• [What is needed] Given the material below, output exactly the lines from the line with "447 229 489)" to the line with "208 574 252)", both ends included, and no other lines.

------------------------------------

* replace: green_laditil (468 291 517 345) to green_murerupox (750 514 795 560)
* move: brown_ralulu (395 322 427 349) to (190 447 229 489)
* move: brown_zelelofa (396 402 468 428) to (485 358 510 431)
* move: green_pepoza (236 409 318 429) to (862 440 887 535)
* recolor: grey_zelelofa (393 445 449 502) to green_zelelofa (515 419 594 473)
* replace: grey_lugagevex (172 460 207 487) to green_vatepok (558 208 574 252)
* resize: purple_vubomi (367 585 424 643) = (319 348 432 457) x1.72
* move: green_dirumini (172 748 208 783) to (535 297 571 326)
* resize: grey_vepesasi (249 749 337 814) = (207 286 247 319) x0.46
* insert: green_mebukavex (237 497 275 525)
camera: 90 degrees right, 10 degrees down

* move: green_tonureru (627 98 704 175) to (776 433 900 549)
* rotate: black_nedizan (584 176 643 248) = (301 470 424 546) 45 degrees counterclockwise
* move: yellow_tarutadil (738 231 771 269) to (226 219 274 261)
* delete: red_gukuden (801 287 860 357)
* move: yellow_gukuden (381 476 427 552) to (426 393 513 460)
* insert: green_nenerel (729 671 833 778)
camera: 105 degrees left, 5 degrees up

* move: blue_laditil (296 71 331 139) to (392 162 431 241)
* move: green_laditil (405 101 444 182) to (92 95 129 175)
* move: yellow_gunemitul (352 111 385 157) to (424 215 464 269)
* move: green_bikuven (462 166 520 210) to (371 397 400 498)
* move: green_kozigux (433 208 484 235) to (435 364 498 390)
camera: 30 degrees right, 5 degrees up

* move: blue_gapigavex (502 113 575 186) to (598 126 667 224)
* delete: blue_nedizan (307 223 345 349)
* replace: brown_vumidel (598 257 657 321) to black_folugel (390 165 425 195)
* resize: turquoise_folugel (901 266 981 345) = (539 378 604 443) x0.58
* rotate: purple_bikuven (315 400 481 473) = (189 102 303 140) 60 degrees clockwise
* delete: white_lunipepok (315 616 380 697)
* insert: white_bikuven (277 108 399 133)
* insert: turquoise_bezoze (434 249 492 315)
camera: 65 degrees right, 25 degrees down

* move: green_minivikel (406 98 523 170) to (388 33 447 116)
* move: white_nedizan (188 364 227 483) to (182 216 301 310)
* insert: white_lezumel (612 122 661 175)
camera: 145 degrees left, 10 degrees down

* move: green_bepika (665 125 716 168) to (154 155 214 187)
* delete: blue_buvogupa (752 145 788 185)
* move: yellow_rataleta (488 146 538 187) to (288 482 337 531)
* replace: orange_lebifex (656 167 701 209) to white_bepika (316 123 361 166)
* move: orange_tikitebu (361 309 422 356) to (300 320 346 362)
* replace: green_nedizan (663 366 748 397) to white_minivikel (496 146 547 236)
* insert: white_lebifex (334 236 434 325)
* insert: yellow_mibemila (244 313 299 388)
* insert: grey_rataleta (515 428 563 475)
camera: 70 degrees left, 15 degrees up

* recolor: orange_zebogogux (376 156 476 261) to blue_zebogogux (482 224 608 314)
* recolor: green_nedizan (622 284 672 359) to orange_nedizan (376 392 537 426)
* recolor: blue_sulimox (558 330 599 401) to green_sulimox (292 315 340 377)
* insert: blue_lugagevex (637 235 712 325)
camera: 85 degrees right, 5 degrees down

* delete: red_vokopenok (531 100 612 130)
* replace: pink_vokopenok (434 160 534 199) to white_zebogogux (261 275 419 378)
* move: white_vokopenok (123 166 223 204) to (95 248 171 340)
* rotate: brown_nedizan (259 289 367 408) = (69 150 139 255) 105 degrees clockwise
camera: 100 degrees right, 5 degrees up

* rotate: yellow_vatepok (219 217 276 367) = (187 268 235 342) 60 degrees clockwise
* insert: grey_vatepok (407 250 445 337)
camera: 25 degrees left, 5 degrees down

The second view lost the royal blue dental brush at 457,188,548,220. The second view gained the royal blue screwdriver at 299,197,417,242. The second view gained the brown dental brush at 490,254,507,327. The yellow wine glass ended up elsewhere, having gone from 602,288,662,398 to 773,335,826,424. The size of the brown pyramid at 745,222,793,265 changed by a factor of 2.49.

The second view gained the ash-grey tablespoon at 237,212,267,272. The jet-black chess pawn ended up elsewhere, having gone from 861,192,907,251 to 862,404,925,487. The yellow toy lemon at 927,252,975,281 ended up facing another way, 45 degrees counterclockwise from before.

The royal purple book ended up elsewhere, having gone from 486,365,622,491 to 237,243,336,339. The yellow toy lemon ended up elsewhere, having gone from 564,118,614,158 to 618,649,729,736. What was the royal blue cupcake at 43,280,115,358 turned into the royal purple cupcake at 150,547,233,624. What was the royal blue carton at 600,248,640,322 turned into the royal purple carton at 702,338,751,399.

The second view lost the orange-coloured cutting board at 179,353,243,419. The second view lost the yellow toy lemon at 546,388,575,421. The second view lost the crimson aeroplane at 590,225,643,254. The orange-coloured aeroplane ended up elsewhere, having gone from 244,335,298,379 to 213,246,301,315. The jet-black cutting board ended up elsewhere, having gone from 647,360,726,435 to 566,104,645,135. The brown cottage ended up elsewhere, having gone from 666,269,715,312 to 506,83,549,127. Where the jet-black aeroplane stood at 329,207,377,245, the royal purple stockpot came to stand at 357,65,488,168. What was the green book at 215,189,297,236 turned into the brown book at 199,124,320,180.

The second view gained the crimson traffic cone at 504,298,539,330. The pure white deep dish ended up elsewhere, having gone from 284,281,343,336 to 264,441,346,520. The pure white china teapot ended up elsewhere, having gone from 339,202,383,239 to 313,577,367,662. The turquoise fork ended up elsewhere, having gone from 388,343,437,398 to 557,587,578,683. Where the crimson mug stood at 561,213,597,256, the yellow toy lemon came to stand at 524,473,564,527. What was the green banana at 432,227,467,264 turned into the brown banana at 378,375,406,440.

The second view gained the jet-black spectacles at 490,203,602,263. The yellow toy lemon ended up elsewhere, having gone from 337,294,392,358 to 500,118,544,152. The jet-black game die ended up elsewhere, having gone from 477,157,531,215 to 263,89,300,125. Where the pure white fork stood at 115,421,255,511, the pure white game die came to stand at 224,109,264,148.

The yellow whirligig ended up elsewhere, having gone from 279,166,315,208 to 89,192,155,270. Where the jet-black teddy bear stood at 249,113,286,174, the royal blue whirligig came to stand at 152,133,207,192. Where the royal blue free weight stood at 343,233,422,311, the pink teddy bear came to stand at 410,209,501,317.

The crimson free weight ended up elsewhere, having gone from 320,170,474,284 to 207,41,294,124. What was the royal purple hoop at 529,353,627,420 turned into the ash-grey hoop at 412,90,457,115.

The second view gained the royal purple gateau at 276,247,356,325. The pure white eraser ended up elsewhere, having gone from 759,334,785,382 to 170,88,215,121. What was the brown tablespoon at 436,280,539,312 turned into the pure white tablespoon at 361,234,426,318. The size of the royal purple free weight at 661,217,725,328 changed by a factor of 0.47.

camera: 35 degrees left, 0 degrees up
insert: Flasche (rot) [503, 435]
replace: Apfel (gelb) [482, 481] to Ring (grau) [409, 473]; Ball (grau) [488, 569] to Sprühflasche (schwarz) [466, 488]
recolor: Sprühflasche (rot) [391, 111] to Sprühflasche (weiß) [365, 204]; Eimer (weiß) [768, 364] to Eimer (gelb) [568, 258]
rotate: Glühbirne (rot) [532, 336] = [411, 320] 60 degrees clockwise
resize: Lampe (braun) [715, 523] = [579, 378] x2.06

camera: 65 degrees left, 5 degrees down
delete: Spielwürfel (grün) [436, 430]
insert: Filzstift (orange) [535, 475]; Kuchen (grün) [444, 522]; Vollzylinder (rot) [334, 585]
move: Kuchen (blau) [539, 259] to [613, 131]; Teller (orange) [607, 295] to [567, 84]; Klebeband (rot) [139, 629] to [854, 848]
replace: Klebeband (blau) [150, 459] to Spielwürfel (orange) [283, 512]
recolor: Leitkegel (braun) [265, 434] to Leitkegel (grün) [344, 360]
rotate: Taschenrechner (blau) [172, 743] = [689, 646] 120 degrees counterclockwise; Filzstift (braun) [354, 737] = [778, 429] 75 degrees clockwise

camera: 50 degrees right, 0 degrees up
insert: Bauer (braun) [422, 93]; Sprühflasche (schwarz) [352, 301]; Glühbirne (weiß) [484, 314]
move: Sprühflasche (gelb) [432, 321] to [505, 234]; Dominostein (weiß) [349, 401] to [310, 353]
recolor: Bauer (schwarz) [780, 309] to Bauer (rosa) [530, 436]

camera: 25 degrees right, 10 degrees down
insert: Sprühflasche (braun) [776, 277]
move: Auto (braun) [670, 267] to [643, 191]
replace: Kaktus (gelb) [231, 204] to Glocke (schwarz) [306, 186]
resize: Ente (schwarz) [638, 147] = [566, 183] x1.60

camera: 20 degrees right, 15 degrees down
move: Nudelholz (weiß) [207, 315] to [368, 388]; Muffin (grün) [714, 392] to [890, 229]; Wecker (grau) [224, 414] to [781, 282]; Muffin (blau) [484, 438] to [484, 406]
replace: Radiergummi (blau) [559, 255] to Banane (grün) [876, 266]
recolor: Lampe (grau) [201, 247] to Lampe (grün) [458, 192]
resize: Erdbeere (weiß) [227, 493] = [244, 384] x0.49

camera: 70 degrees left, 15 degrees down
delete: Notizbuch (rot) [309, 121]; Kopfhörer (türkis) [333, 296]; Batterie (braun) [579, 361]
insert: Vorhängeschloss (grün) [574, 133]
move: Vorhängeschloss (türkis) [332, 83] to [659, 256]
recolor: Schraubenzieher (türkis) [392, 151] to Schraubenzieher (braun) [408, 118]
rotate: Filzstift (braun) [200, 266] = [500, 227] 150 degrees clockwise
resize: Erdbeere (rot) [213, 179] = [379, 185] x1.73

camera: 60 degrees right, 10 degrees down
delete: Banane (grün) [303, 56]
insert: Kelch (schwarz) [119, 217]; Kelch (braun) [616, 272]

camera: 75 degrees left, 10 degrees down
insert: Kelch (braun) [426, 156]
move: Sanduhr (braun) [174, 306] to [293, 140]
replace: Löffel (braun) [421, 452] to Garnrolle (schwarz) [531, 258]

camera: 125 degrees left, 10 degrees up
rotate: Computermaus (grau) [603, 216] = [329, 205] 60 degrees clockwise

------------------------------------

• [The completed task]
* move: brown_ralulu (395 322 427 349) to (190 447 229 489)
* move: brown_zelelofa (396 402 468 428) to (485 358 510 431)
* move: green_pepoza (236 409 318 429) to (862 440 887 535)
* recolor: grey_zelelofa (393 445 449 502) to green_zelelofa (515 419 594 473)
* replace: grey_lugagevex (172 460 207 487) to green_vatepok (558 208 574 252)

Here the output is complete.